__Task__: Transcribed word for word, the lines below from the one with "3 from left)" through the last line of the records form the answer; no picture is to be included.

__Data__:

·····

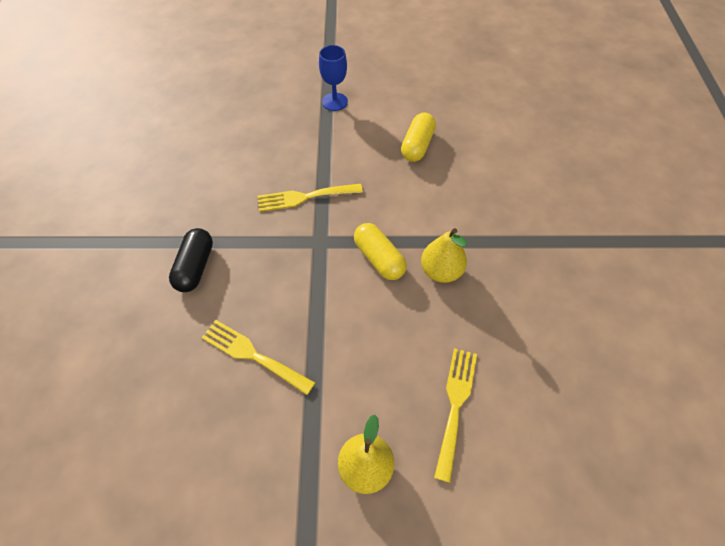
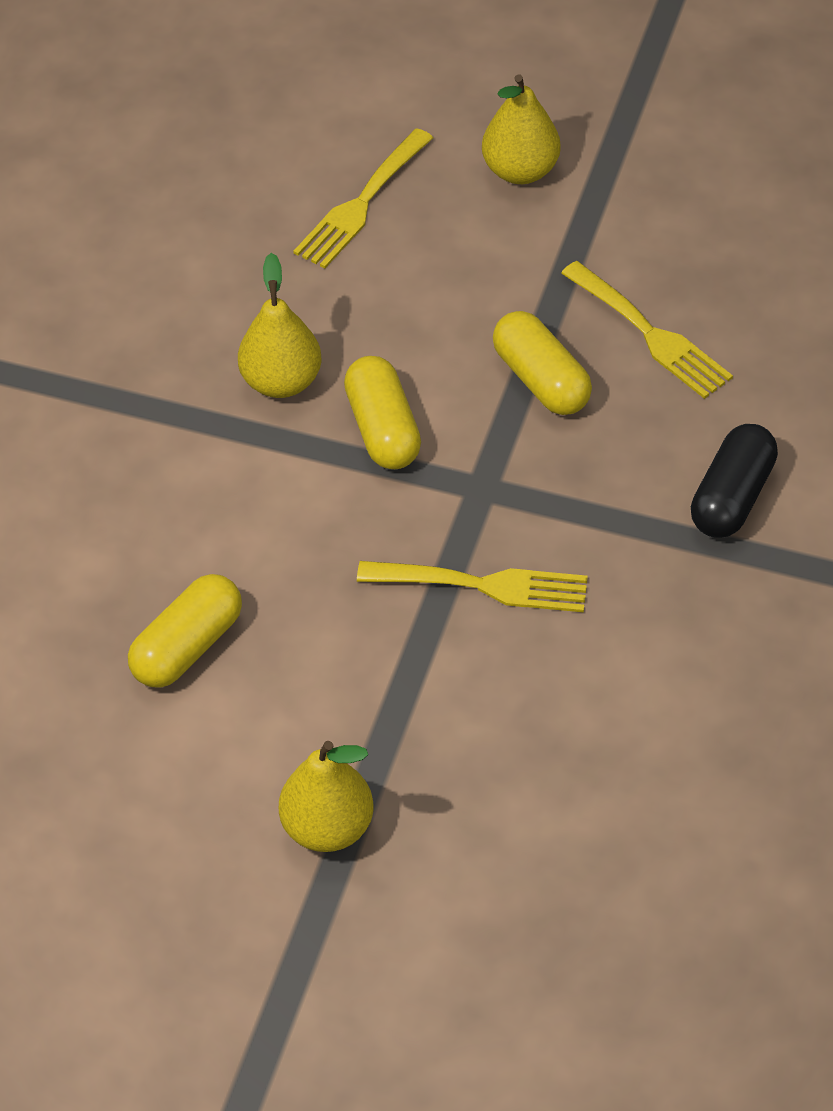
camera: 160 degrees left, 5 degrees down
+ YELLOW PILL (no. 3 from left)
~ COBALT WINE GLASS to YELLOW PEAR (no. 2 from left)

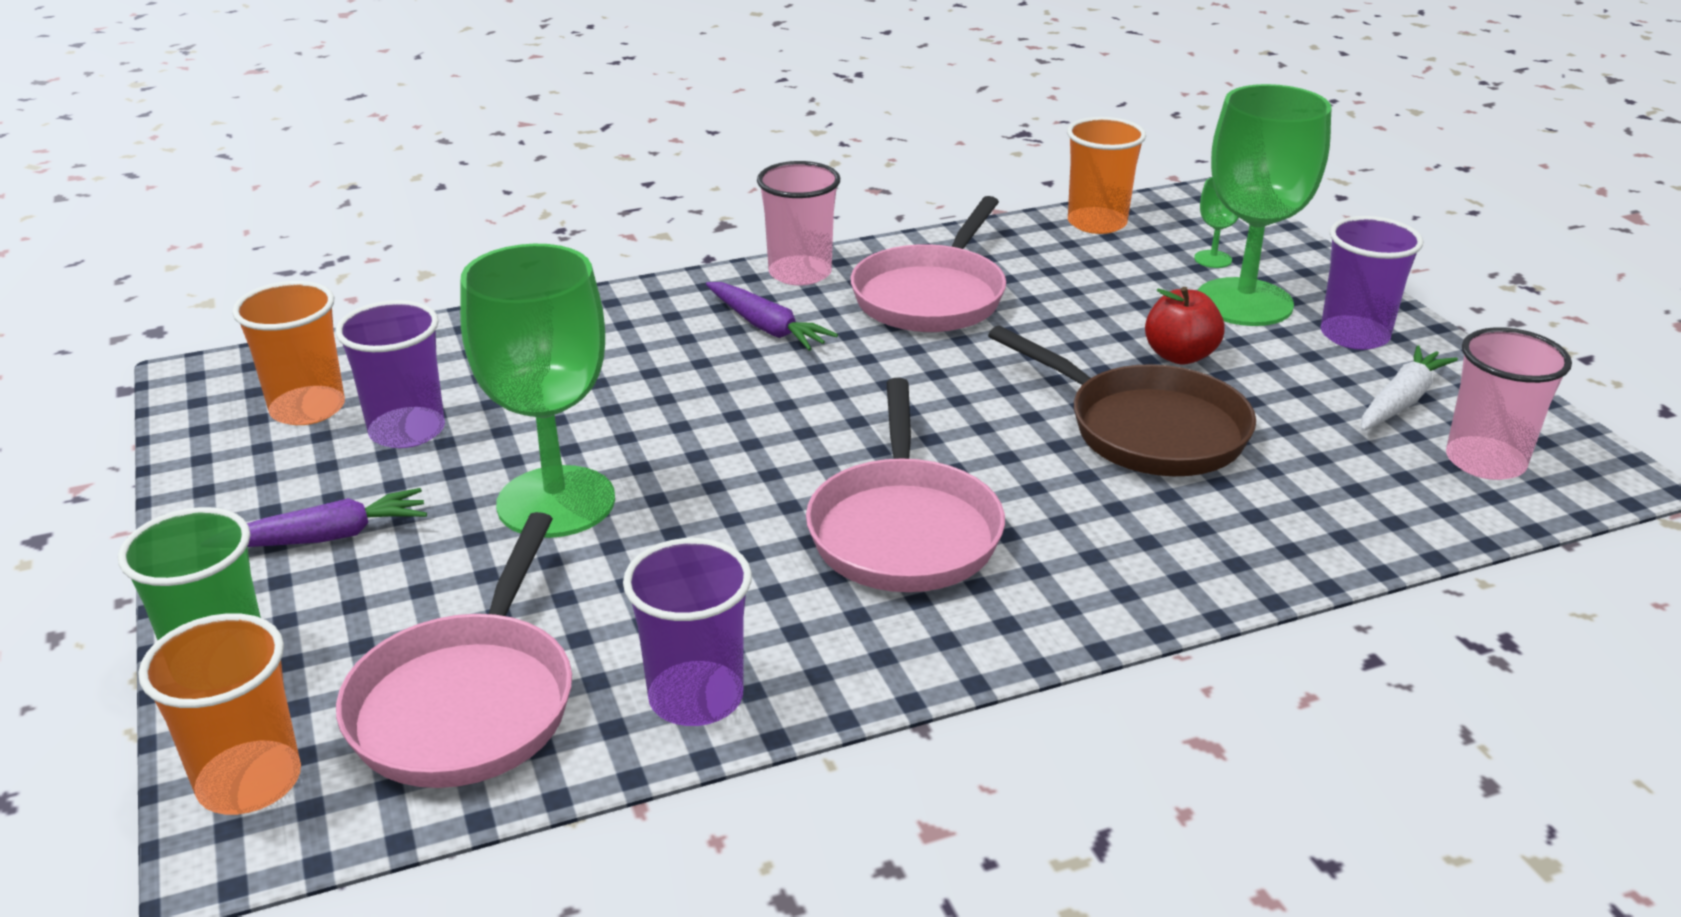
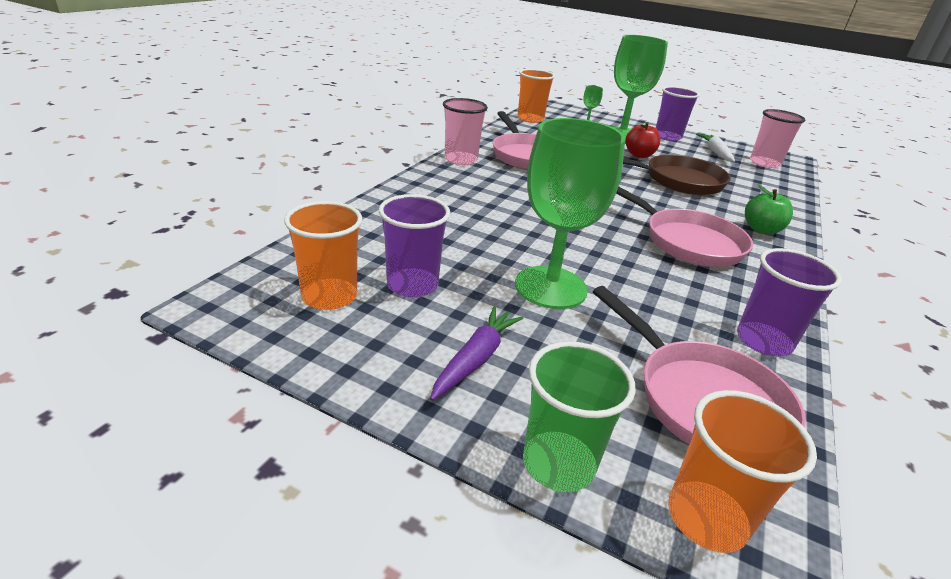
camera: 45 degrees left, 0 degrees up
- ROYAL PURPLE CARROT (no. 2 from left)
+ LEAF-GREEN APPLE FRUIT

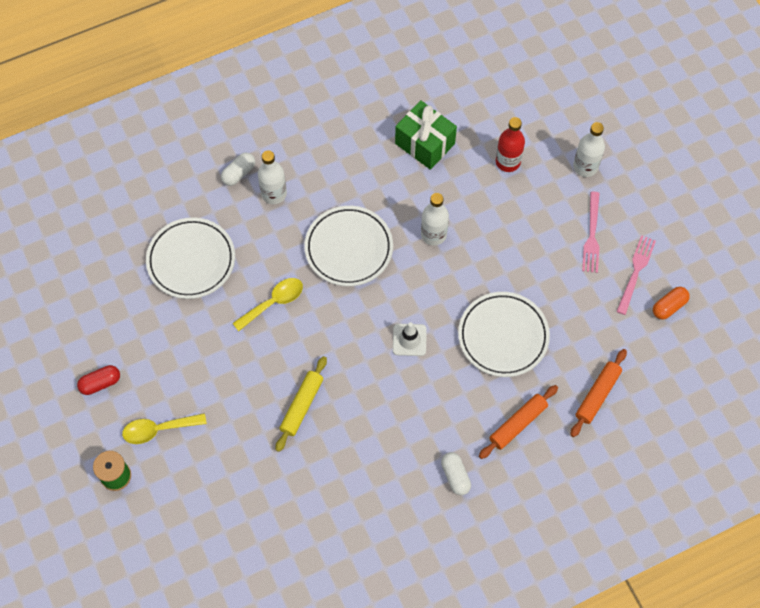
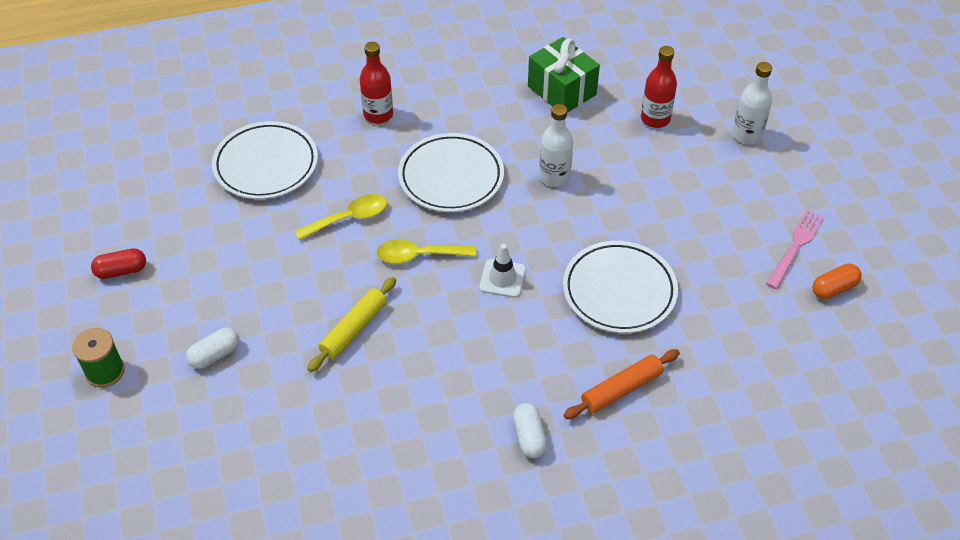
camera: 10 degrees right, 15 degrees down
- BRIGHT ORANGE ROLLING PIN (no. 2 from left)
- PINK FORK (no. 1 from left)
~ YELLOW TABLESPOON (no. 1 from left in the first image) to YELLOW TABLESPOON (no. 2 from left)
~ WHITE PILL (no. 1 from left)
~ WHITE DRINK BOTTLE (no. 1 from left) to CRIMSON DRINK BOTTLE (no. 1 from left)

·····

__Solution__:
+ YELLOW PILL (no. 3 from left)
~ COBALT WINE GLASS to YELLOW PEAR (no. 2 from left)

camera: 45 degrees left, 0 degrees up
- ROYAL PURPLE CARROT (no. 2 from left)
+ LEAF-GREEN APPLE FRUIT

camera: 10 degrees right, 15 degrees down
- BRIGHT ORANGE ROLLING PIN (no. 2 from left)
- PINK FORK (no. 1 from left)
~ YELLOW TABLESPOON (no. 1 from left in the first image) to YELLOW TABLESPOON (no. 2 from left)
~ WHITE PILL (no. 1 from left)
~ WHITE DRINK BOTTLE (no. 1 from left) to CRIMSON DRINK BOTTLE (no. 1 from left)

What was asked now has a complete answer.